What the exercise asks = Below is a listing; repeat exactly the lines from the one containing "purple pencil: none" to the one containing "red donut: [352,346,405,388]", both included.

━━━━━━━━━━━━━━━━━━━━

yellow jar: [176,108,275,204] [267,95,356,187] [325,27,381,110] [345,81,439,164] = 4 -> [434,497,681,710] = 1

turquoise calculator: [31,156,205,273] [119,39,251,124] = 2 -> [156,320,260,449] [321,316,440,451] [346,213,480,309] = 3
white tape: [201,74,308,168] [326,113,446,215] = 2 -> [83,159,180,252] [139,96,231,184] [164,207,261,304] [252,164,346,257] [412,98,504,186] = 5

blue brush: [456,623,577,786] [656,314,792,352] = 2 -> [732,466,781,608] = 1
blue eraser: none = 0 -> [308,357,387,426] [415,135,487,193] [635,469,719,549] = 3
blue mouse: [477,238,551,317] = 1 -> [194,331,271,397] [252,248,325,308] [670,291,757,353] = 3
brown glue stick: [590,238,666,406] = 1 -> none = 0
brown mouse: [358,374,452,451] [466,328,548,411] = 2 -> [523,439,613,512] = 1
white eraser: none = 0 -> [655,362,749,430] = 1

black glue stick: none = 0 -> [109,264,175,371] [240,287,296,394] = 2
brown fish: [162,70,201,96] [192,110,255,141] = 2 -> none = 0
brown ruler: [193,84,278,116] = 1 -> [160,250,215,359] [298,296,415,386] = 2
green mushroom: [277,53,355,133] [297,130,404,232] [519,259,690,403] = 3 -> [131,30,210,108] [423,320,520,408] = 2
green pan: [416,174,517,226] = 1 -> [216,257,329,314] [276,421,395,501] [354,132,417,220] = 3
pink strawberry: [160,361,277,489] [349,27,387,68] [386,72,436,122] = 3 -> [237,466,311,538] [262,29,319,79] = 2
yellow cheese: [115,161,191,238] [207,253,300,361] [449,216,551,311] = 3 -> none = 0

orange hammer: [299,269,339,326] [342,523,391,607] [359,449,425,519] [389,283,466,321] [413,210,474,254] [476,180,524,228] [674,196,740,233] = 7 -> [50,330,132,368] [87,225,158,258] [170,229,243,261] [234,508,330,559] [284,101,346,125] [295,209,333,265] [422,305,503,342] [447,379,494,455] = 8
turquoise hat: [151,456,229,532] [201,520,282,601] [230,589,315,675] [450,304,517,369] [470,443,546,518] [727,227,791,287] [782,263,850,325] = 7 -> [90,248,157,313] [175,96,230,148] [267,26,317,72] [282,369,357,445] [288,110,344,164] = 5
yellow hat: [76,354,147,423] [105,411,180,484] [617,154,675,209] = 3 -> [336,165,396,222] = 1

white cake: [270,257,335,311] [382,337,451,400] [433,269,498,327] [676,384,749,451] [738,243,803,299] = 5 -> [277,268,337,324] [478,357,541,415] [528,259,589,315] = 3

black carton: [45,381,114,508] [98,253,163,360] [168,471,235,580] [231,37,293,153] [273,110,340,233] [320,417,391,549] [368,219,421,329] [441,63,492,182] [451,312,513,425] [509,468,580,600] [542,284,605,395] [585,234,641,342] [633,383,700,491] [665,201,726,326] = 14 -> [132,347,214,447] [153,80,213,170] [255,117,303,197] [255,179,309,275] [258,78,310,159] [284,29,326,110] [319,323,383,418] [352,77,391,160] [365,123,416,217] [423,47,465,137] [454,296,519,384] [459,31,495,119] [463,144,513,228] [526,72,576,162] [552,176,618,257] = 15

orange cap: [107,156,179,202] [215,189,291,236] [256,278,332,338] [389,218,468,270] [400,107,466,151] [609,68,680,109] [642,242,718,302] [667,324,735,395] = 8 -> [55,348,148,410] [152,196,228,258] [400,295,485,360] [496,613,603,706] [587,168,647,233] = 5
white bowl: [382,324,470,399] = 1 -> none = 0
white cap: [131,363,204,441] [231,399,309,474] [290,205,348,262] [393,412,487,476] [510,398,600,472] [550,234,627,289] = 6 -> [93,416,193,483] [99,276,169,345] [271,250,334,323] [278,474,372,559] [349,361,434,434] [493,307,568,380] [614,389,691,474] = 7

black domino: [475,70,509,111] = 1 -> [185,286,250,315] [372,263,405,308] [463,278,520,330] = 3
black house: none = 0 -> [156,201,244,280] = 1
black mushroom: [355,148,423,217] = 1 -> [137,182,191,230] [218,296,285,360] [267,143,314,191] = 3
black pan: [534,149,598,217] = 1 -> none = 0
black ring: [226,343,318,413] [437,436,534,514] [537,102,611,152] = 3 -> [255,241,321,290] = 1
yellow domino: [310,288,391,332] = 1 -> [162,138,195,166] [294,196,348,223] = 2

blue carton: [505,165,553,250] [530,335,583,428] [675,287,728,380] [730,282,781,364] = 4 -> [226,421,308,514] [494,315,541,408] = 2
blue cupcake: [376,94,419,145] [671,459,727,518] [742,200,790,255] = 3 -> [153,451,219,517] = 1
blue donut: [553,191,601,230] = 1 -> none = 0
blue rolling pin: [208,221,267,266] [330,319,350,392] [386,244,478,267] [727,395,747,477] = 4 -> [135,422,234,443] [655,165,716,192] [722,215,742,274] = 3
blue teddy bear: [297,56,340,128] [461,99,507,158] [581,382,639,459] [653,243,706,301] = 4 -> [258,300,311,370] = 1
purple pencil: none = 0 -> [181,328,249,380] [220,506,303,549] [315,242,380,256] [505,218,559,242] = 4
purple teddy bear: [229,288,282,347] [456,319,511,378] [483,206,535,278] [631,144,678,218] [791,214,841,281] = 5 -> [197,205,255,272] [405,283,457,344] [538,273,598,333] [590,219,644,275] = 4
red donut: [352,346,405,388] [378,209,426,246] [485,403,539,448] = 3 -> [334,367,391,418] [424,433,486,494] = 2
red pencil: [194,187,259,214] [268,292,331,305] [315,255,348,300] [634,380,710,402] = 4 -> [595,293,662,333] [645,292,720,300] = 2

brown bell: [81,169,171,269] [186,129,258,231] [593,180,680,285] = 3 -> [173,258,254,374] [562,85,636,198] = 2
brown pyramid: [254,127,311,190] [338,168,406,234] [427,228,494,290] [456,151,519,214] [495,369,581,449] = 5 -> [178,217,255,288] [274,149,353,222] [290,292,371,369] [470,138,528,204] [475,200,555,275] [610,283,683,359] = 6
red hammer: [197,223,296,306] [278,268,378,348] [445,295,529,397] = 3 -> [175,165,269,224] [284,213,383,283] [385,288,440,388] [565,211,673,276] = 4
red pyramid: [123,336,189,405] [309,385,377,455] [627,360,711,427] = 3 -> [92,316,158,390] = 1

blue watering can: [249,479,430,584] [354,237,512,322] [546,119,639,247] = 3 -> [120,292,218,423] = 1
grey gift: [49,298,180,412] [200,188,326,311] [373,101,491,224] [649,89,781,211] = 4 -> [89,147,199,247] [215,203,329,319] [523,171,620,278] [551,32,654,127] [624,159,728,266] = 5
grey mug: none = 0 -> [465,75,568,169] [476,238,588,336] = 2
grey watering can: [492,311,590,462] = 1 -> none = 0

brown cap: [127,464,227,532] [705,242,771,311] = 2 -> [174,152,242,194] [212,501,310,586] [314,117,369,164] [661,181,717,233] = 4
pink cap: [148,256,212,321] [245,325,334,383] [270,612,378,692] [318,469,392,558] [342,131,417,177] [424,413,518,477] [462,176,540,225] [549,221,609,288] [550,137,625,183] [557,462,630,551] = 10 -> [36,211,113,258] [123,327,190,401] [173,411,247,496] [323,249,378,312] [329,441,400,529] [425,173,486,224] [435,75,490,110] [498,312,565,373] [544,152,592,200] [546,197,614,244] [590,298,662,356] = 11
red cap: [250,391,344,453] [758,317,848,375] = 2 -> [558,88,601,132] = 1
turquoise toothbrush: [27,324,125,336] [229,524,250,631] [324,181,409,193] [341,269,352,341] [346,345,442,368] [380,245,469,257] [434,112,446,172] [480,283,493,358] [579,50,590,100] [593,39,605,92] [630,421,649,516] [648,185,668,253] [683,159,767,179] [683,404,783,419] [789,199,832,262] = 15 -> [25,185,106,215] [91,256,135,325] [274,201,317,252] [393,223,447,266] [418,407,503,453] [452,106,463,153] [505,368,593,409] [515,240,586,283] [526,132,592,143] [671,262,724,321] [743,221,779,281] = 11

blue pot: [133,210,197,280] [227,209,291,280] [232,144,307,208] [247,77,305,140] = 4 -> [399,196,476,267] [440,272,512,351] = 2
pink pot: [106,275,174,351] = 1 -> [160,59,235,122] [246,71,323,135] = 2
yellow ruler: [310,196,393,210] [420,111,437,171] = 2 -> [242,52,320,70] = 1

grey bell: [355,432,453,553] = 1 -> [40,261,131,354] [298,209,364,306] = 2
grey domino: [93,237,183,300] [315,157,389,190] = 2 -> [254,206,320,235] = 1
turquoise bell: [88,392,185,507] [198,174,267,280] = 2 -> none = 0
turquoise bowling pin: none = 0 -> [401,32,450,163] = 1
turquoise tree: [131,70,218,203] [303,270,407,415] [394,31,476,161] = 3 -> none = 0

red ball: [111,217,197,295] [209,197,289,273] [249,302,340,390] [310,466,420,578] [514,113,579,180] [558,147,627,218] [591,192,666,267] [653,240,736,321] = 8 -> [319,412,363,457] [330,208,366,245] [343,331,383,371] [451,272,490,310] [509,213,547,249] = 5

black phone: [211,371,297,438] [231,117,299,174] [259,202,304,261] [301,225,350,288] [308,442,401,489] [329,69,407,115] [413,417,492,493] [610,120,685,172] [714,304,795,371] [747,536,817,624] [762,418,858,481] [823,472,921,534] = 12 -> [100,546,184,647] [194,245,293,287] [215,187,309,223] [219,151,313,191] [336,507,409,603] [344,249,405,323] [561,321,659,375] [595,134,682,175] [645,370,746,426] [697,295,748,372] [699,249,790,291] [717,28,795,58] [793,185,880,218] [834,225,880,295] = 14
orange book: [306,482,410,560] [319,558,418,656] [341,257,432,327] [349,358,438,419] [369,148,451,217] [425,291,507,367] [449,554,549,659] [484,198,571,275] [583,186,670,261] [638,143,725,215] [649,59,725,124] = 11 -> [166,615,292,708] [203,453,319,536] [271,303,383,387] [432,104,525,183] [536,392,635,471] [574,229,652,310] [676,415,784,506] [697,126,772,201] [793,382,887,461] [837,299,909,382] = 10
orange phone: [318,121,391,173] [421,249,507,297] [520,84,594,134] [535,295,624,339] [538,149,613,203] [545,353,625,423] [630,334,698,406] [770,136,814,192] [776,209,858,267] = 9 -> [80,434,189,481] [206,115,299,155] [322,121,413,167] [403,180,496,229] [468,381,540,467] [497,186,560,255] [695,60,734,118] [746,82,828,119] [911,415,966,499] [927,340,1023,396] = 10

━━━━━━━━━━━━━━━━━━━━

Written response =
purple pencil: none = 0 -> [181,328,249,380] [220,506,303,549] [315,242,380,256] [505,218,559,242] = 4
purple teddy bear: [229,288,282,347] [456,319,511,378] [483,206,535,278] [631,144,678,218] [791,214,841,281] = 5 -> [197,205,255,272] [405,283,457,344] [538,273,598,333] [590,219,644,275] = 4
red donut: [352,346,405,388] [378,209,426,246] [485,403,539,448] = 3 -> [334,367,391,418] [424,433,486,494] = 2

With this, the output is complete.